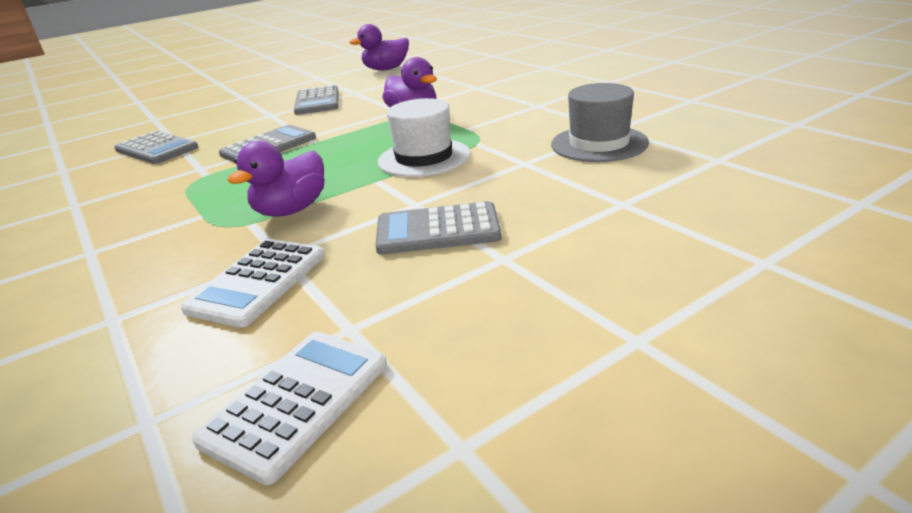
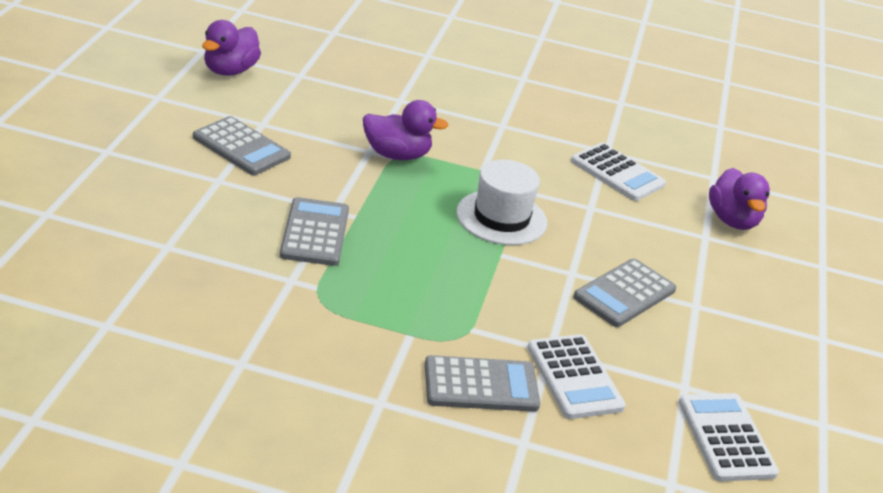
camera: 50 degrees left, 5 degrees up
(156, 149) = (172, 264): grey calculator -> grey calculator (481, 385)
(291, 210) = (483, 306): purple duck -> purple duck (732, 220)
(599, 144) = (617, 173): grey hat -> white calculator

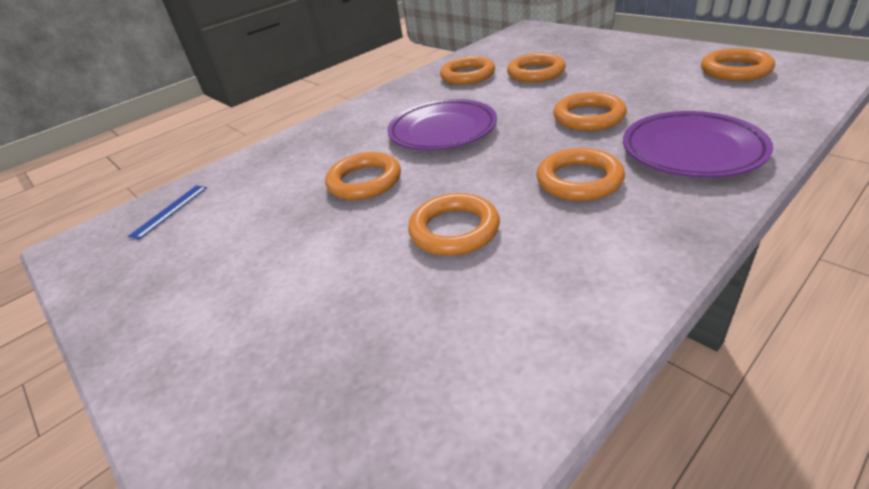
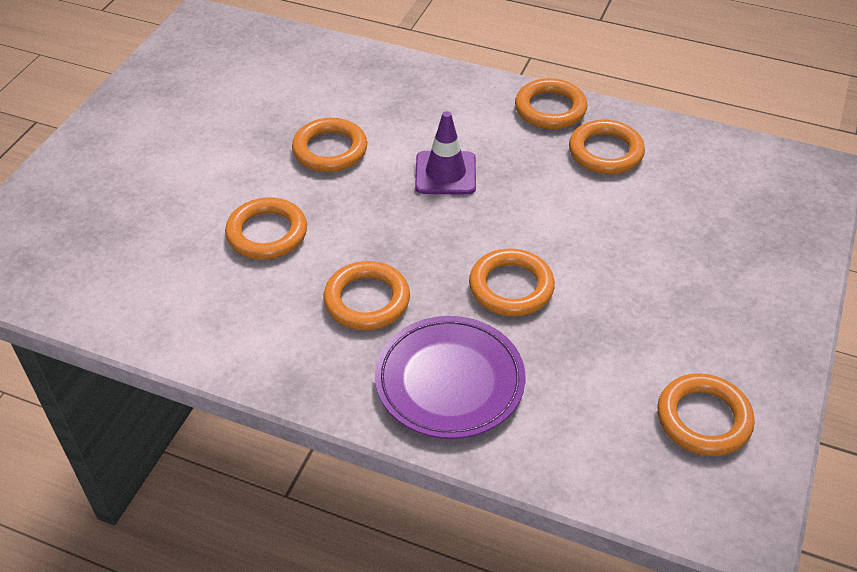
camera: 60 degrees right, 10 degrees up
(170, 211) = (256, 47): blue ruler -> none
(442, 130) = (445, 173): purple plate -> purple traffic cone
(535, 73) = (633, 215): orange ring -> orange ring (550, 109)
---+---
--- Activity ---
Copy exactly the lines of the entries above from the one containing "(156, 149) = (172, 264): grey" through the one containing "(442, 130) = (445, 173): purple". Both end lines count; pictures do not.

--- Response area ---
(156, 149) = (172, 264): grey calculator -> grey calculator (481, 385)
(291, 210) = (483, 306): purple duck -> purple duck (732, 220)
(599, 144) = (617, 173): grey hat -> white calculator

camera: 60 degrees right, 10 degrees up
(170, 211) = (256, 47): blue ruler -> none
(442, 130) = (445, 173): purple plate -> purple traffic cone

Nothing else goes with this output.